- Task statement -
Could you retype exactly the line containing "brown L-shape: (164, 232)" and every line after it in the data below, leaving out the pictures?

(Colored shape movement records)
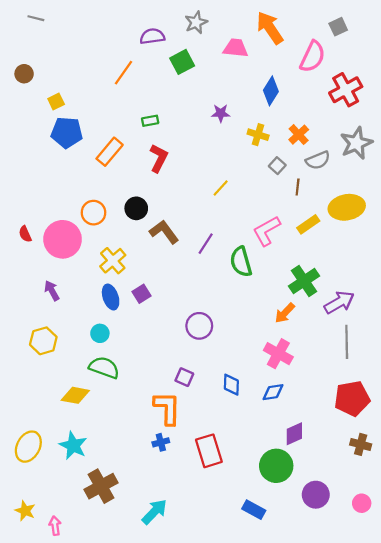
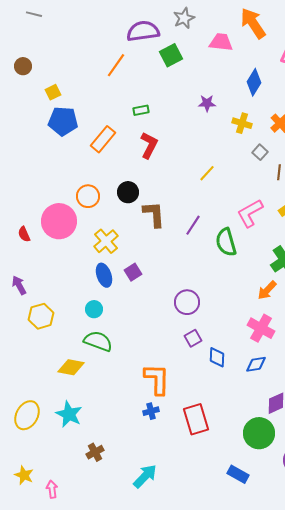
purple semicircle: (152, 36) -> (143, 31), size x1.4
brown L-shape: (164, 232) -> (154, 214), turned 32
red semicircle: (25, 234) -> (24, 234), moved
purple arrow: (52, 291) -> (19, 285), moved
purple square: (184, 377) -> (193, 338), moved, turned 36
brown cross: (101, 486) -> (95, 452), size x0.6

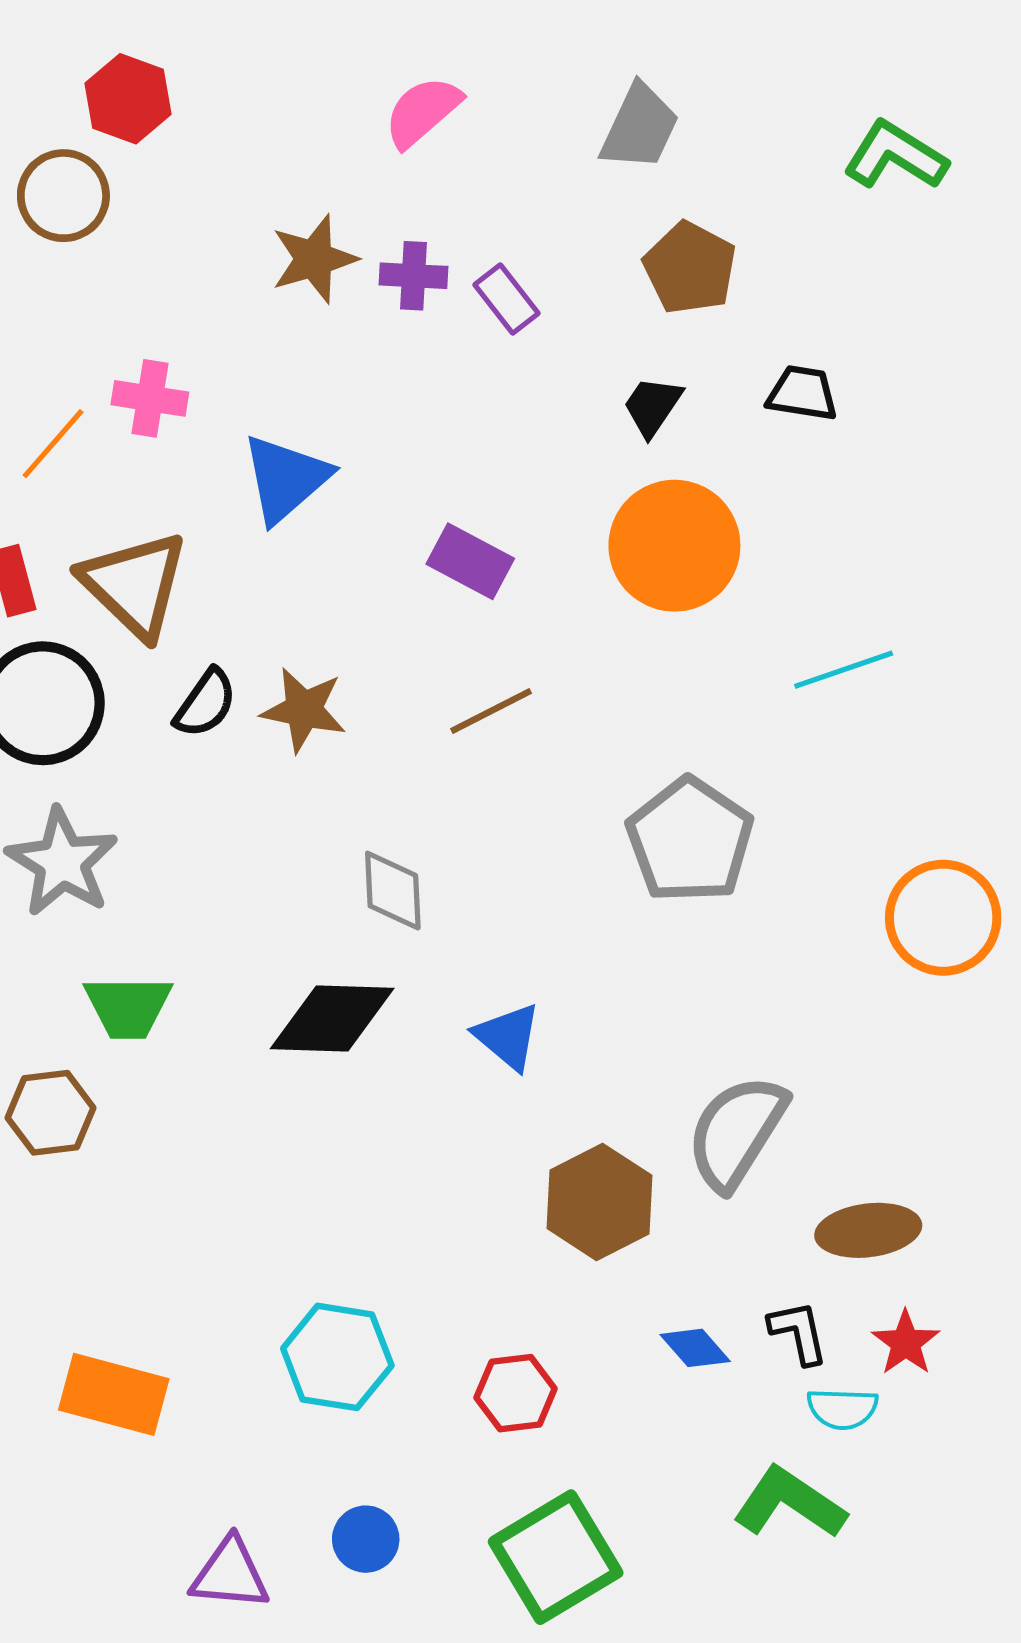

- Final answer -
brown L-shape: (164, 232) -> (154, 214), turned 32
red semicircle: (25, 234) -> (24, 234), moved
purple arrow: (52, 291) -> (19, 285), moved
purple square: (184, 377) -> (193, 338), moved, turned 36
brown cross: (101, 486) -> (95, 452), size x0.6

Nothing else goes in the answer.